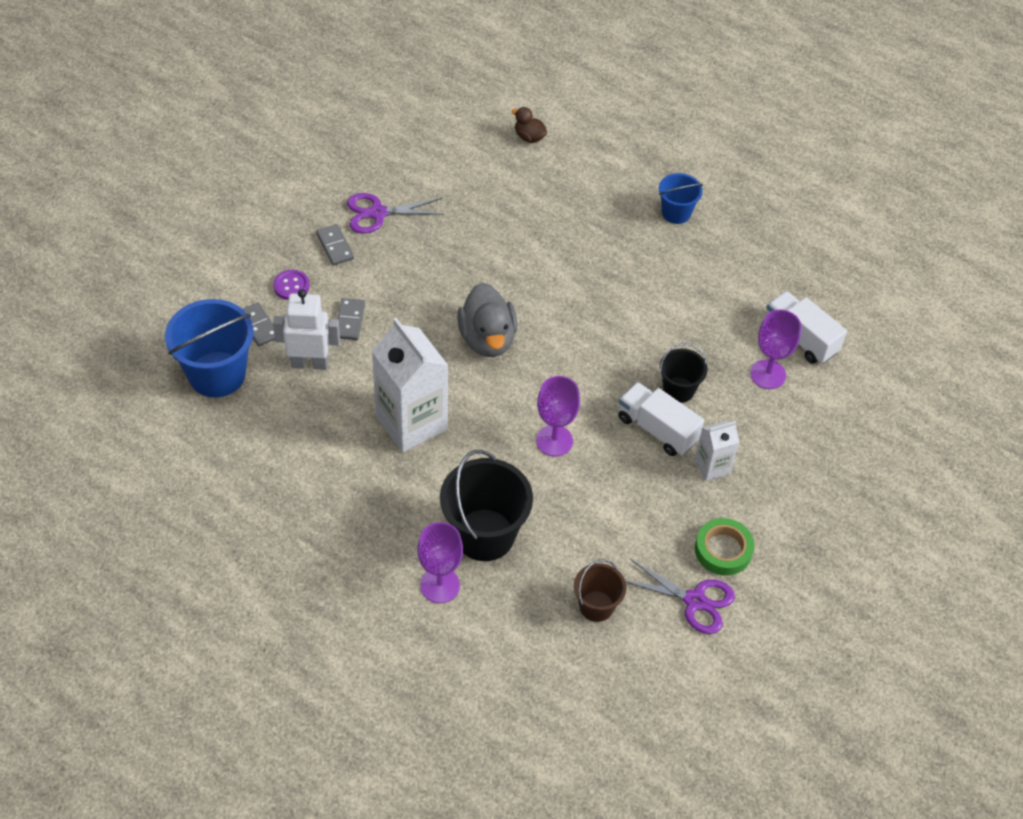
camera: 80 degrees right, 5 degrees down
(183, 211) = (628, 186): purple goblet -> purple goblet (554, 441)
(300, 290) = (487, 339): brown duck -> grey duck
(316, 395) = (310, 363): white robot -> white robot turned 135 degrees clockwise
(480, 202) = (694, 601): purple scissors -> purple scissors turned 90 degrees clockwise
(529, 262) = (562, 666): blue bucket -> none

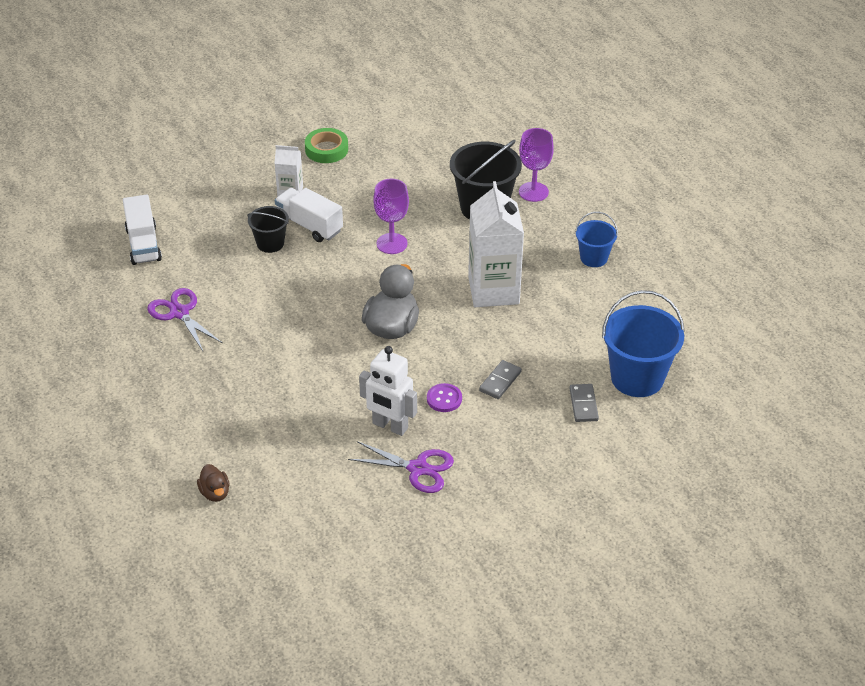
camera: 150 degrees left, 10 degrees down
(291, 286) = (537, 429): purple button -> purple button (444, 399)
(310, 363) = (553, 360): white robot -> white robot (390, 426)
(335, 246) = (477, 451): grey domino -> none
(596, 606) = (435, 150): brown bucket -> none
(657, 429) = (309, 225): white truck -> white truck turned 150 degrees clockwise
(676, 213) = (144, 370): blue bucket -> blue bucket (593, 258)
(694, 601) = (369, 133): purple scissors -> purple scissors (179, 313)
(768, 374) = (193, 230): purple goblet -> none

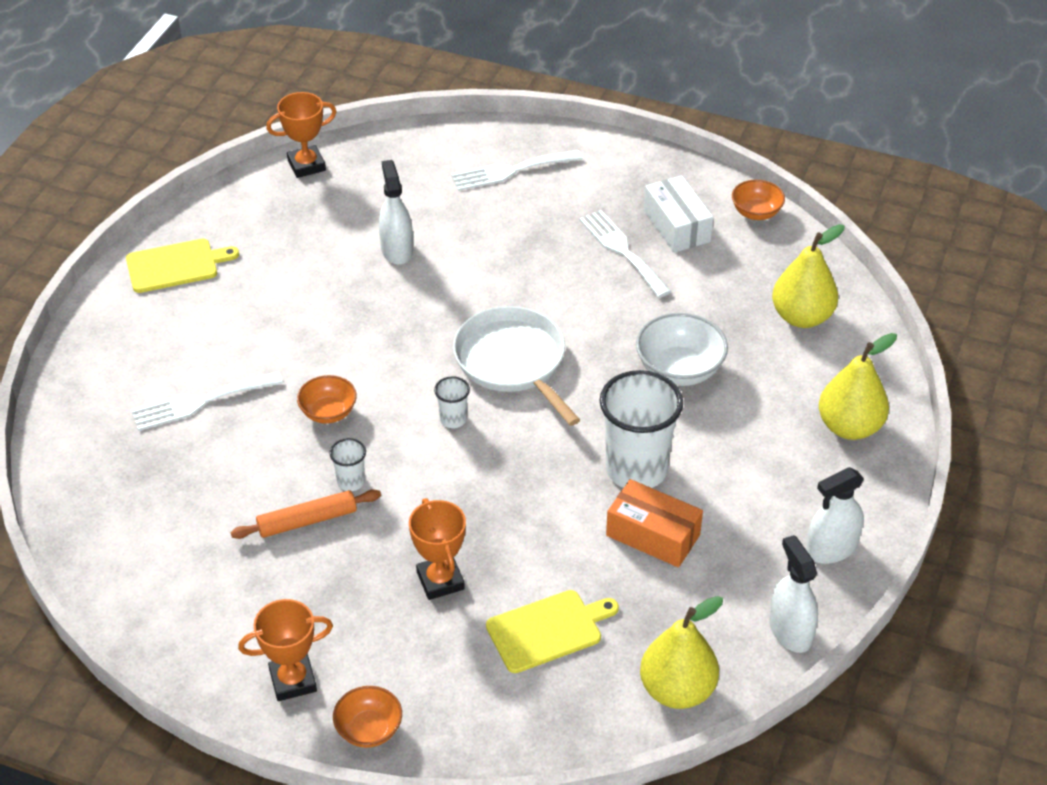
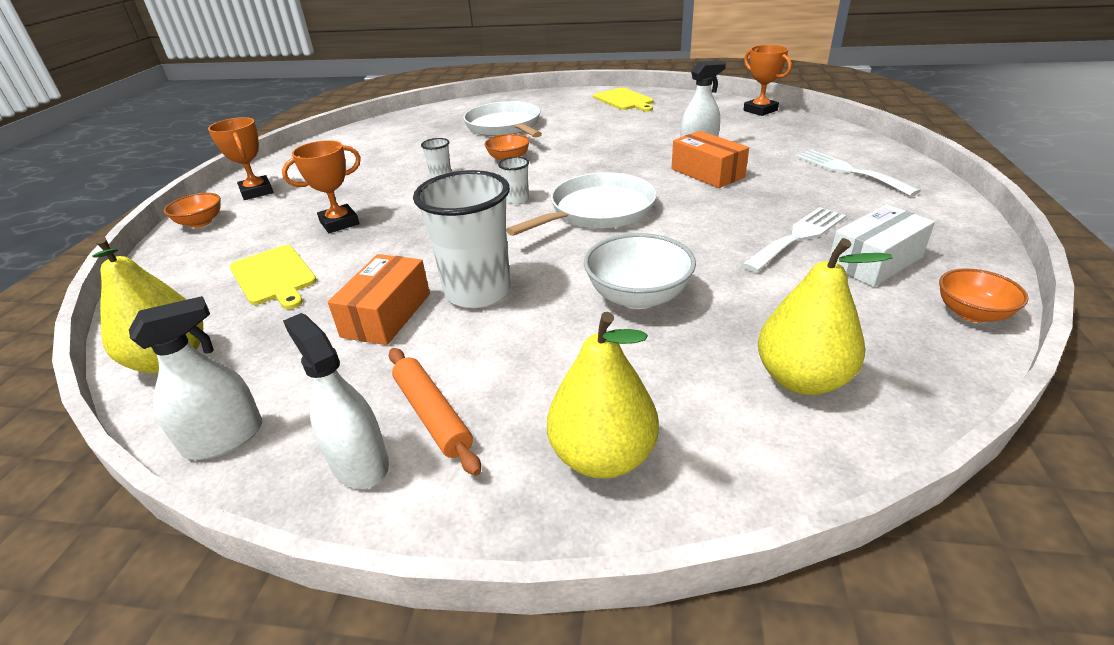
camera: 80 degrees right, 10 degrees down
(200, 402) = (505, 126): white fork -> white pan
(307, 521) = (402, 171): orange rolling pin -> orange rolling pin (432, 415)
(464, 262) = (707, 173): none -> orange box

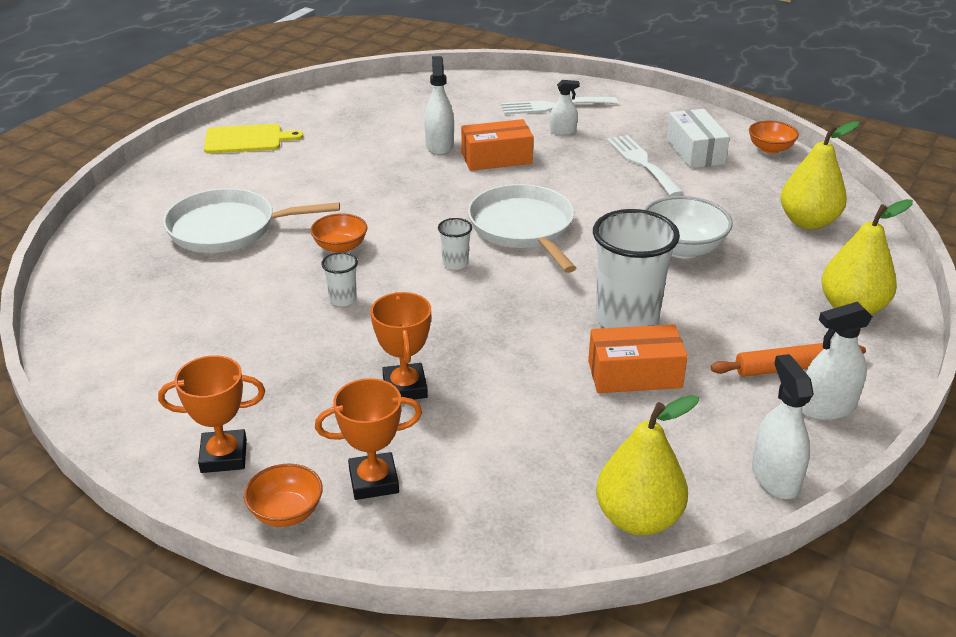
camera: 70 degrees left, 0 degrees up
(274, 276) = (506, 444): yellow cutting board -> none
(387, 315) = (634, 374): orange box -> orange box turned 45 degrees counterclockwise
(760, 110) = (381, 90): orange trophy -> orange trophy (373, 481)
(803, 186) = (563, 131): none -> white spray bottle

^^^^^^^^^^^^^^^^

All lines above from the one containing "(529, 262) = (562, 666): blue bucket -> none" up to and including the one containing "(464, 262) = (707, 173): none -> orange box" are to be set down exactly, and nothing else. Leave images out.

- [Reply]:
(529, 262) = (562, 666): blue bucket -> none

camera: 150 degrees left, 10 degrees down
(291, 286) = (537, 429): purple button -> purple button (444, 399)
(310, 363) = (553, 360): white robot -> white robot (390, 426)
(335, 246) = (477, 451): grey domino -> none
(596, 606) = (435, 150): brown bucket -> none
(657, 429) = (309, 225): white truck -> white truck turned 150 degrees clockwise
(676, 213) = (144, 370): blue bucket -> blue bucket (593, 258)
(694, 601) = (369, 133): purple scissors -> purple scissors (179, 313)
(768, 374) = (193, 230): purple goblet -> none

camera: 80 degrees right, 10 degrees down
(200, 402) = (505, 126): white fork -> white pan
(307, 521) = (402, 171): orange rolling pin -> orange rolling pin (432, 415)
(464, 262) = (707, 173): none -> orange box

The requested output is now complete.